- YOUR INSTRUCTIONS: Repeat the stretch of entries below from the line with "orange box: [236,497,324,587]" through the line with "turquoise bowl: [160,327,244,387]". Include both ends and add nothing.

- ENTRIES SHOWN:
"""

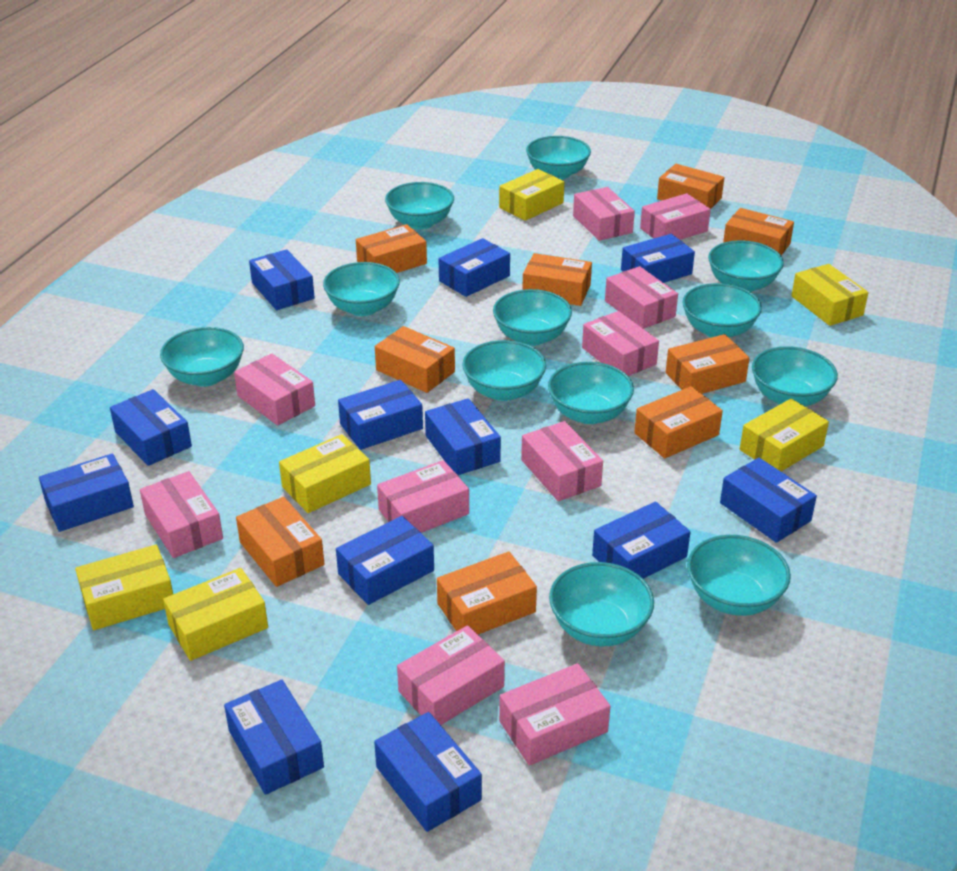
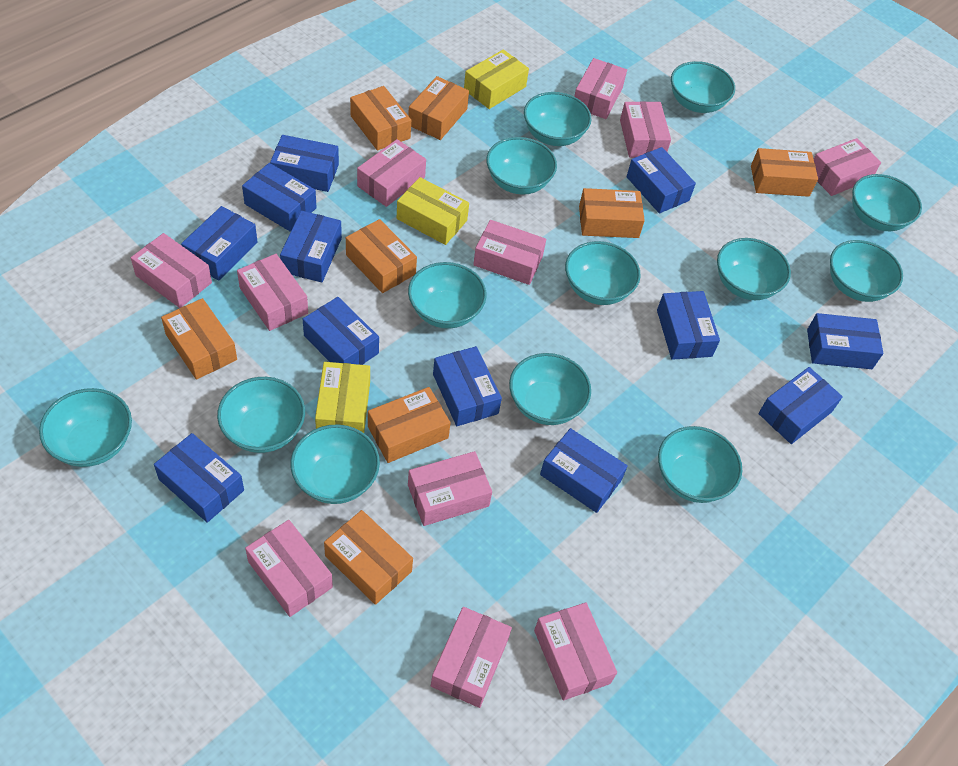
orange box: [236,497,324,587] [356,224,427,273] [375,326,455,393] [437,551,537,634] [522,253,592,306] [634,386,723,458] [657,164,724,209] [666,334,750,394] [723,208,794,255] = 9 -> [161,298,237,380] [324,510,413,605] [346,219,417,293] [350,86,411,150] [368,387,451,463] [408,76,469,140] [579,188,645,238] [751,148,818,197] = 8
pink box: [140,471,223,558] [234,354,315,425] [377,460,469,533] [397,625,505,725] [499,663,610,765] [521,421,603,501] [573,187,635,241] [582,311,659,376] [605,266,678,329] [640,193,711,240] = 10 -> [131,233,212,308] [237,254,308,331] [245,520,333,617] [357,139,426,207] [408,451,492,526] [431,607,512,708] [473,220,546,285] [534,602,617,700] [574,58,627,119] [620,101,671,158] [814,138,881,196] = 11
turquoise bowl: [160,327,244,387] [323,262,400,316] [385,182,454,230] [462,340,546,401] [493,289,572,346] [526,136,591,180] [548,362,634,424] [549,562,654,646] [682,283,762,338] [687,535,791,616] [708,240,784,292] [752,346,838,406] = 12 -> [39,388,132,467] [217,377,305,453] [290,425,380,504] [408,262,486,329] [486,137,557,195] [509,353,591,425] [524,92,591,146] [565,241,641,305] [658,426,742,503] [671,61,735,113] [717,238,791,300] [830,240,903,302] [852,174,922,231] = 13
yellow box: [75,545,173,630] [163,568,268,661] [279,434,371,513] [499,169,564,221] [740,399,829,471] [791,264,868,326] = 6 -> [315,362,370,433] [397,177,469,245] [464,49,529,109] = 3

"""
"""

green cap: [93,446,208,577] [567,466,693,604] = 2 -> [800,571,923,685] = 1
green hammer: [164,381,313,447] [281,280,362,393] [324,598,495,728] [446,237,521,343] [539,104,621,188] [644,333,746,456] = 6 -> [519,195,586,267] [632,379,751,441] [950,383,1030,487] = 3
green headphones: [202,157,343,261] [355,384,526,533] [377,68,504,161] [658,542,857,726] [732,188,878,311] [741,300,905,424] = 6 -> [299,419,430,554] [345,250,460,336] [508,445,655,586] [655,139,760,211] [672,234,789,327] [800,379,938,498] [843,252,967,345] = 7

"""

- RESULT FOR THIS EXERCISE:
orange box: [236,497,324,587] [356,224,427,273] [375,326,455,393] [437,551,537,634] [522,253,592,306] [634,386,723,458] [657,164,724,209] [666,334,750,394] [723,208,794,255] = 9 -> [161,298,237,380] [324,510,413,605] [346,219,417,293] [350,86,411,150] [368,387,451,463] [408,76,469,140] [579,188,645,238] [751,148,818,197] = 8
pink box: [140,471,223,558] [234,354,315,425] [377,460,469,533] [397,625,505,725] [499,663,610,765] [521,421,603,501] [573,187,635,241] [582,311,659,376] [605,266,678,329] [640,193,711,240] = 10 -> [131,233,212,308] [237,254,308,331] [245,520,333,617] [357,139,426,207] [408,451,492,526] [431,607,512,708] [473,220,546,285] [534,602,617,700] [574,58,627,119] [620,101,671,158] [814,138,881,196] = 11
turquoise bowl: [160,327,244,387] [323,262,400,316] [385,182,454,230] [462,340,546,401] [493,289,572,346] [526,136,591,180] [548,362,634,424] [549,562,654,646] [682,283,762,338] [687,535,791,616] [708,240,784,292] [752,346,838,406] = 12 -> [39,388,132,467] [217,377,305,453] [290,425,380,504] [408,262,486,329] [486,137,557,195] [509,353,591,425] [524,92,591,146] [565,241,641,305] [658,426,742,503] [671,61,735,113] [717,238,791,300] [830,240,903,302] [852,174,922,231] = 13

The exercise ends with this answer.